### [THE PROBLEM]
Restate word for word the opening line of the data below and every line after it until the line with "yellow cup [771,532,844,631]", that line too, but not the pictures.

Coordinate-based object records
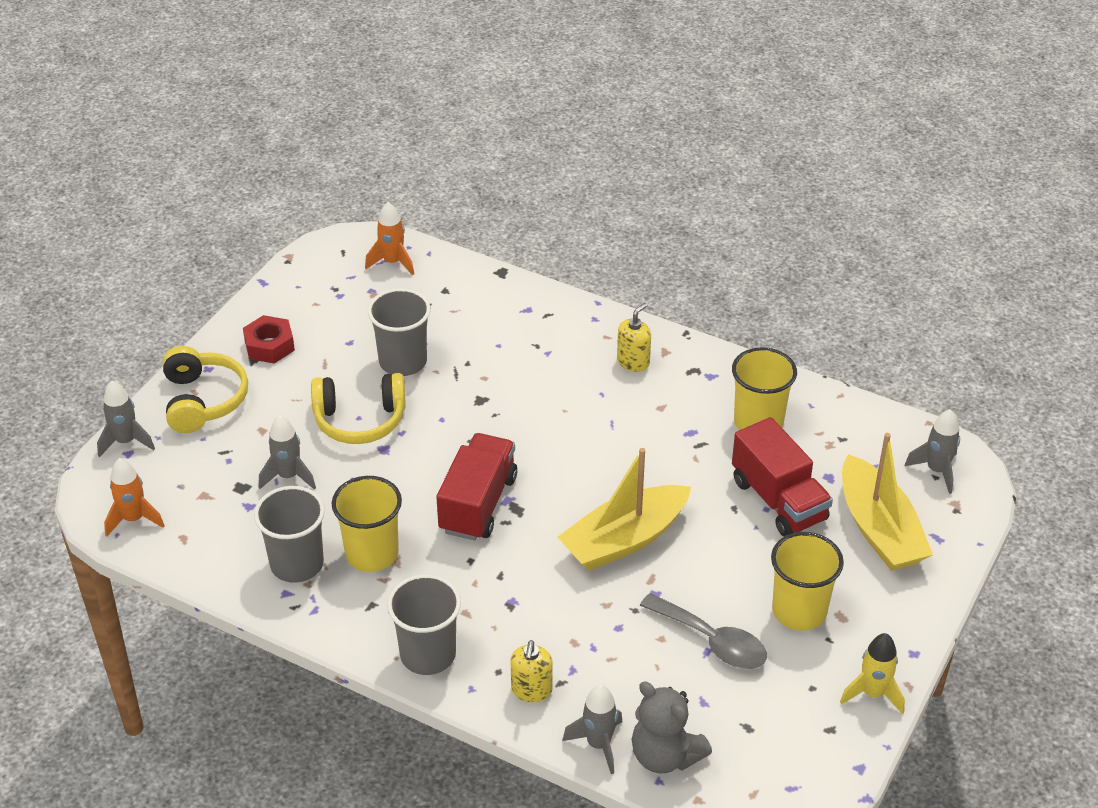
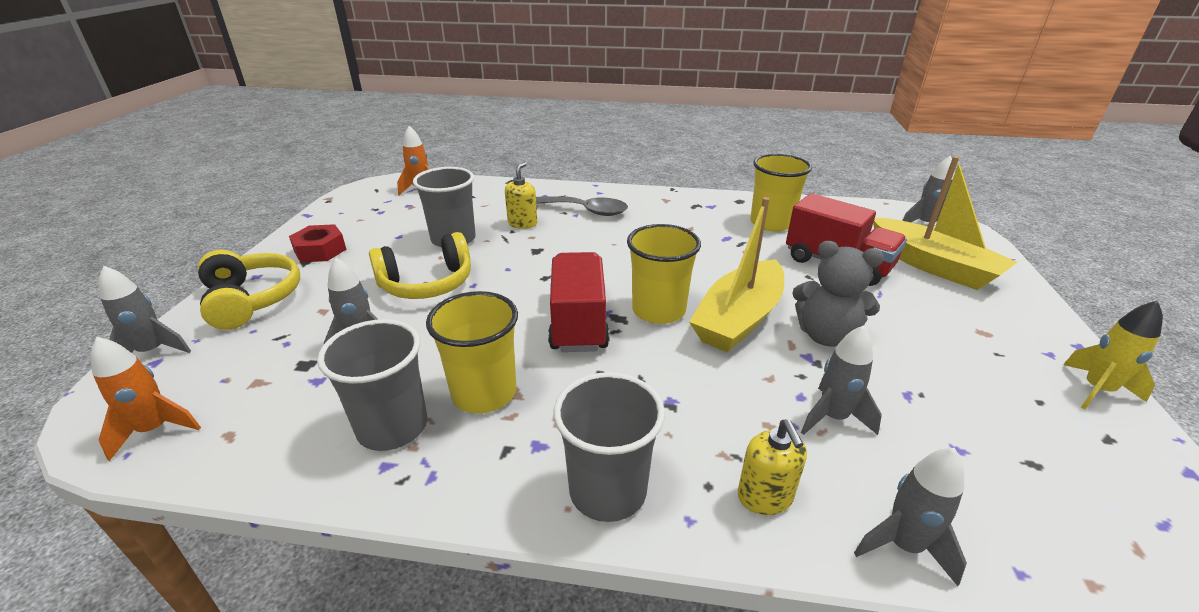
camera: 20 degrees left, 10 degrees down
yellow soap dispenser [617,303,651,372] -> yellow soap dispenser moved to [505,162,537,229]
grey teddy bear [632,681,712,773] -> grey teddy bear moved to [792,241,884,347]
grey spoon [640,593,767,669] -> grey spoon moved to [536,196,628,216]
yellow cup [771,532,844,631] -> yellow cup moved to [627,224,701,324]
none -> grey rocket [801,326,882,435]

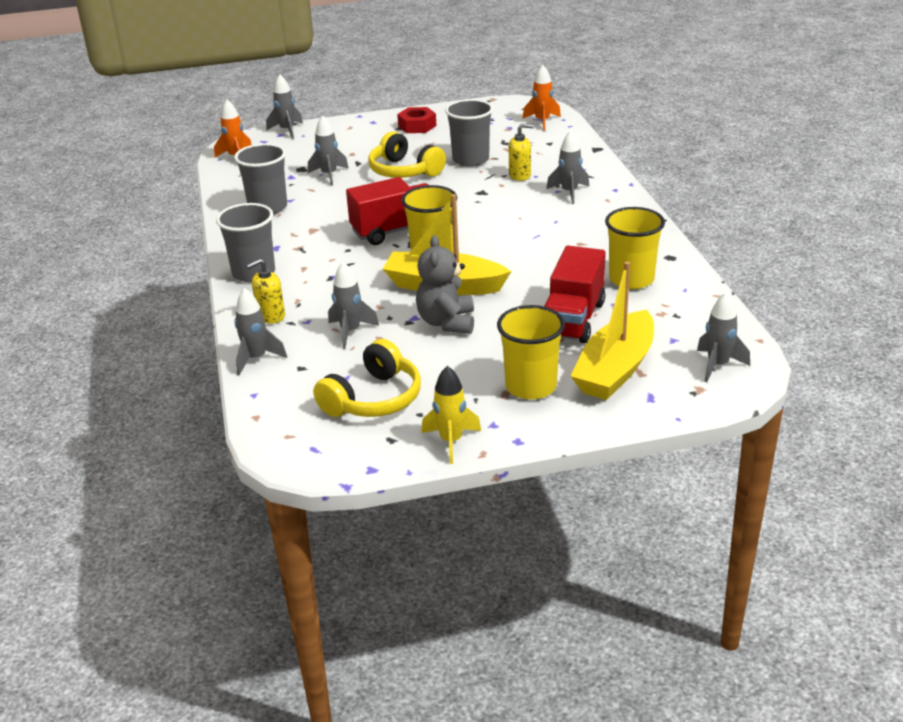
camera: 70 degrees right, 0 degrees up
yellow headphones [198,250,300,330] -> yellow headphones moved to [313,339,421,417]
yellow cup [426,291,518,413] -> yellow cup moved to [497,305,565,399]
grey spoon [536,196,628,216] -> grey rocket [546,131,589,204]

### [FINISHED EXERCISE]
camera: 20 degrees left, 10 degrees down
yellow soap dispenser [617,303,651,372] -> yellow soap dispenser moved to [505,162,537,229]
grey teddy bear [632,681,712,773] -> grey teddy bear moved to [792,241,884,347]
grey spoon [640,593,767,669] -> grey spoon moved to [536,196,628,216]
yellow cup [771,532,844,631] -> yellow cup moved to [627,224,701,324]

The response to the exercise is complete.